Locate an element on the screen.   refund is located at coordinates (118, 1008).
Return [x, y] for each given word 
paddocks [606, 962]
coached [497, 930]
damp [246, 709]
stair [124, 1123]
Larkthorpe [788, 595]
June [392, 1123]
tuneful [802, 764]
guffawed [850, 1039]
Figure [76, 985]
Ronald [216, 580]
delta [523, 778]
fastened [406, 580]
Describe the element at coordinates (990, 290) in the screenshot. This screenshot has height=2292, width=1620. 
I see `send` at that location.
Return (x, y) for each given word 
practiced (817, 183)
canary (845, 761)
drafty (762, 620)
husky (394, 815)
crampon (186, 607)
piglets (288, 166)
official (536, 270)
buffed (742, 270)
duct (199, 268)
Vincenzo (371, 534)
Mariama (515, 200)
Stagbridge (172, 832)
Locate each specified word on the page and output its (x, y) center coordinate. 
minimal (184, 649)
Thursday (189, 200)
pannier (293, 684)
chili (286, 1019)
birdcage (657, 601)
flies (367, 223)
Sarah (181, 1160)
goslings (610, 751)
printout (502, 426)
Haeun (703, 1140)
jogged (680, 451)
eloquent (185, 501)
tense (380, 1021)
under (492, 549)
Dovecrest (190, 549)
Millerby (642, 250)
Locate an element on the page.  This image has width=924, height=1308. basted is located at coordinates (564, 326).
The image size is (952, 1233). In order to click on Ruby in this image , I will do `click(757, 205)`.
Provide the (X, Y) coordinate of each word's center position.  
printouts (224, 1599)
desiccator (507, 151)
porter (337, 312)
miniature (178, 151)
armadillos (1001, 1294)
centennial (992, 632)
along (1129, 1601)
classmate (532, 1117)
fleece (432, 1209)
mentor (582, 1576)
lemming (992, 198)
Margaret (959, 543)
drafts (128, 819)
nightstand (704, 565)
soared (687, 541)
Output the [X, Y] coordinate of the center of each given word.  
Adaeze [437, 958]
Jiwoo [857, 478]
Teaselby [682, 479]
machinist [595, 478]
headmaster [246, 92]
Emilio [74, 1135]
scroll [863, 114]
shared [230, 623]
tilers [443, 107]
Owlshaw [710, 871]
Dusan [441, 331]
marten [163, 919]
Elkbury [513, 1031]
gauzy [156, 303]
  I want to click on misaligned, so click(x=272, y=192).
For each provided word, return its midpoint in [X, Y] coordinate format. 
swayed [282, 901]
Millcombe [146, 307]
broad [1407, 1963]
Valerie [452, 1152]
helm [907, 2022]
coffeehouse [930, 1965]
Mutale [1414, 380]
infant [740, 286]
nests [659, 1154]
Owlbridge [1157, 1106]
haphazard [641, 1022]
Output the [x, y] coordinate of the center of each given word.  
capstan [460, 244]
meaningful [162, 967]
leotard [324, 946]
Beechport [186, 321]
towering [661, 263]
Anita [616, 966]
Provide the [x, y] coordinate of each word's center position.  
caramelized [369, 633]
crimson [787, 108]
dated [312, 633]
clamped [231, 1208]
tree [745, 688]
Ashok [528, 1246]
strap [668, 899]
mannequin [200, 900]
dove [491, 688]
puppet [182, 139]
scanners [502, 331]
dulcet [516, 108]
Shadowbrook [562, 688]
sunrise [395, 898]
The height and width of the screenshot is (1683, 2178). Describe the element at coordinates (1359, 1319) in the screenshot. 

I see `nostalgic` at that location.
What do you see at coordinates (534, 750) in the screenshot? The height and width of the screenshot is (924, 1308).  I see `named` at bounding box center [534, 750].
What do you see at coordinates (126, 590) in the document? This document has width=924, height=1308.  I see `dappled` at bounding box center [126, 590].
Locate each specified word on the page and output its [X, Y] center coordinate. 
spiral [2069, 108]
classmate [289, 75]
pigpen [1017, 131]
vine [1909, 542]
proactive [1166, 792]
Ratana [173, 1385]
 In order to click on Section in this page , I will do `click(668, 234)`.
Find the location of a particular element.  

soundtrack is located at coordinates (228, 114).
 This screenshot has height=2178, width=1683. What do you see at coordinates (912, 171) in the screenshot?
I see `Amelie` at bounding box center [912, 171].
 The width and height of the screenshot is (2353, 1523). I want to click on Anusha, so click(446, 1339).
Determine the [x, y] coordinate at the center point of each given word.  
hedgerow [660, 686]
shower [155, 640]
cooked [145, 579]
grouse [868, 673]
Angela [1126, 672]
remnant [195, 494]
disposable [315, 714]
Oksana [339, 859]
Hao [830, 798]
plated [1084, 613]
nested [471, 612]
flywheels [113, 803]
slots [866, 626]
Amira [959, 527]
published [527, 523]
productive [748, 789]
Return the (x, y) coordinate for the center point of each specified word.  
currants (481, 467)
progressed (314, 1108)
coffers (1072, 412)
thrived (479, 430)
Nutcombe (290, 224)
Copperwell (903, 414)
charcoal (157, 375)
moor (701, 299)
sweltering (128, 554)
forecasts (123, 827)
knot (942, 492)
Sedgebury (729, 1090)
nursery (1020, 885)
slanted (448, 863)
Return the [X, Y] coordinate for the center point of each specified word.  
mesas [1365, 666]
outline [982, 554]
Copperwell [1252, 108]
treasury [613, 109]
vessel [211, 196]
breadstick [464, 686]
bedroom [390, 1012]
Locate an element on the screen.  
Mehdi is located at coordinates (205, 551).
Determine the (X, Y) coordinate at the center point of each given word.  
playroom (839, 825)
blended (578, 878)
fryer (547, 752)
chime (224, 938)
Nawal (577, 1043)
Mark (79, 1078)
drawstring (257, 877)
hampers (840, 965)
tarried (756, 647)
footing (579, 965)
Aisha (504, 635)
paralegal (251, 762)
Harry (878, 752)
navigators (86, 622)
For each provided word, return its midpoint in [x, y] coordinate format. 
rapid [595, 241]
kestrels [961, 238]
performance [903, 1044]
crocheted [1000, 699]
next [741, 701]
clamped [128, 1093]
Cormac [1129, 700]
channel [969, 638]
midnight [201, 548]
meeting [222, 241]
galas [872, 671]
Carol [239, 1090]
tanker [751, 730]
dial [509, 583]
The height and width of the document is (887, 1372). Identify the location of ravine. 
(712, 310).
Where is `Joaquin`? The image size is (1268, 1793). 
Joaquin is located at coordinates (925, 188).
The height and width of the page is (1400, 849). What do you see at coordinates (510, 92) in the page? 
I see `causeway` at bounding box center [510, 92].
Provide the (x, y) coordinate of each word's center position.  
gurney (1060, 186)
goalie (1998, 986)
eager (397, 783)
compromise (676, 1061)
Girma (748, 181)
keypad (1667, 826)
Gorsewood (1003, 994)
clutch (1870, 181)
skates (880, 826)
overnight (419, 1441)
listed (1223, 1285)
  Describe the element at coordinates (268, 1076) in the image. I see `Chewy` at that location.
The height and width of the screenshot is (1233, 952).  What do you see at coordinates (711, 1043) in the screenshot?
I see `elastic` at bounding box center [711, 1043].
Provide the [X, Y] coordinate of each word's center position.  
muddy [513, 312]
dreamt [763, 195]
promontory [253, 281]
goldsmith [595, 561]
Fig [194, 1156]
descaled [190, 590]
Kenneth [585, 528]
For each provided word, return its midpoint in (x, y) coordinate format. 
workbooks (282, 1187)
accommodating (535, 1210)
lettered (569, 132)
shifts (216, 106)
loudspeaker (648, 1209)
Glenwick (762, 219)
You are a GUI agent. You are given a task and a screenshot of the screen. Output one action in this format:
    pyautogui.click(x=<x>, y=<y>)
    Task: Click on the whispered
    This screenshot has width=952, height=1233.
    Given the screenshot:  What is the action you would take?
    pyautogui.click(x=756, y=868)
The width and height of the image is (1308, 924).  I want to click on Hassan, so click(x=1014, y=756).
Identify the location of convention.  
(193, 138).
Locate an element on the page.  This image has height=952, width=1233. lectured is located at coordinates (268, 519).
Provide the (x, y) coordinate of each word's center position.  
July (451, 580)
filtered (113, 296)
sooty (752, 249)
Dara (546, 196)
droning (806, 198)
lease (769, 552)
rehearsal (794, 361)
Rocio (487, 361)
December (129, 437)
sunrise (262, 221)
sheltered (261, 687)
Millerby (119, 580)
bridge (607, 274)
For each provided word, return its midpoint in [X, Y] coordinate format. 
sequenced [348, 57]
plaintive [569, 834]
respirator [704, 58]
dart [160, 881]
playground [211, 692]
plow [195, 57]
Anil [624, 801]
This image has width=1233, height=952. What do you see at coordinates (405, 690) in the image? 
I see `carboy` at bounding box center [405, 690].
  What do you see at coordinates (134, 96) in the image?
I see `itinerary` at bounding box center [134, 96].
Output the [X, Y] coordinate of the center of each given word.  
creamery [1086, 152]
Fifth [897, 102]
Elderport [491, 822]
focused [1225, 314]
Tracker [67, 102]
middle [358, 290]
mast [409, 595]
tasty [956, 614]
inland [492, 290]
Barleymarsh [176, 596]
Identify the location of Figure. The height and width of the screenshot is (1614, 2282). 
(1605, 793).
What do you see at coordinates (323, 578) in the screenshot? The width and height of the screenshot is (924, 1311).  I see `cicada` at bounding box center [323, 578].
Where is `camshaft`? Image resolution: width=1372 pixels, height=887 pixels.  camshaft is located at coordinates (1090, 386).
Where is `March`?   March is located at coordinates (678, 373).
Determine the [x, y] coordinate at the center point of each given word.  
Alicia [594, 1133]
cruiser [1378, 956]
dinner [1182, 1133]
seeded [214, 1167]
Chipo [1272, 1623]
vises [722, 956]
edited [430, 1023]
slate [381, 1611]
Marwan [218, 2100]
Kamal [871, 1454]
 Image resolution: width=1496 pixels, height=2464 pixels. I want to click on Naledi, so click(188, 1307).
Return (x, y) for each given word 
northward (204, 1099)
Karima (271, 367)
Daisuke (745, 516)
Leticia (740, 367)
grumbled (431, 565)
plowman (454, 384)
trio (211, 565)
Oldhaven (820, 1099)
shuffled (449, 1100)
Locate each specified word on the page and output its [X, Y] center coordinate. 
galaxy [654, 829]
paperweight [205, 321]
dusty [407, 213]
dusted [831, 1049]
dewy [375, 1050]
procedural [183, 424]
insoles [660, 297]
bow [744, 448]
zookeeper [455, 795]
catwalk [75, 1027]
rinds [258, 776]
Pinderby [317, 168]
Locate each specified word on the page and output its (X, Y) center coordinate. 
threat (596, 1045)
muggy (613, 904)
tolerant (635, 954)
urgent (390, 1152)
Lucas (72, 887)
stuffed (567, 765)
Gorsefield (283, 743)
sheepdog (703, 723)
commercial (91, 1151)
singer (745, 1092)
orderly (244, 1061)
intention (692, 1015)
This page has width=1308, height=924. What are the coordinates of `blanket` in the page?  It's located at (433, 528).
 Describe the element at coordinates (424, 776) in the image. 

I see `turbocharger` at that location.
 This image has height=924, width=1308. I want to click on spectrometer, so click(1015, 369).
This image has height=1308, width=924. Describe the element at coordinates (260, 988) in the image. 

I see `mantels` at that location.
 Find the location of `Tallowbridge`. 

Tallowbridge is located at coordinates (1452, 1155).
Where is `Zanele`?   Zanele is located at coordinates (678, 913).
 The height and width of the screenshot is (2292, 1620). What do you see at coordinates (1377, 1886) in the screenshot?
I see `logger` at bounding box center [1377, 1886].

★ ★ ★

- [THE TASK] Update everything from the first of the lines above down through the line containing "tuneful [802, 764]", replacing "stair" with "ladder" and keeping all else the same.

- [SOLUTION TO THIS PROBLEM]
Locate an element on the screen.   refund is located at coordinates (118, 1008).
Return [x, y] for each given word 
paddocks [606, 962]
coached [497, 930]
damp [246, 709]
ladder [124, 1123]
Larkthorpe [788, 595]
June [392, 1123]
tuneful [802, 764]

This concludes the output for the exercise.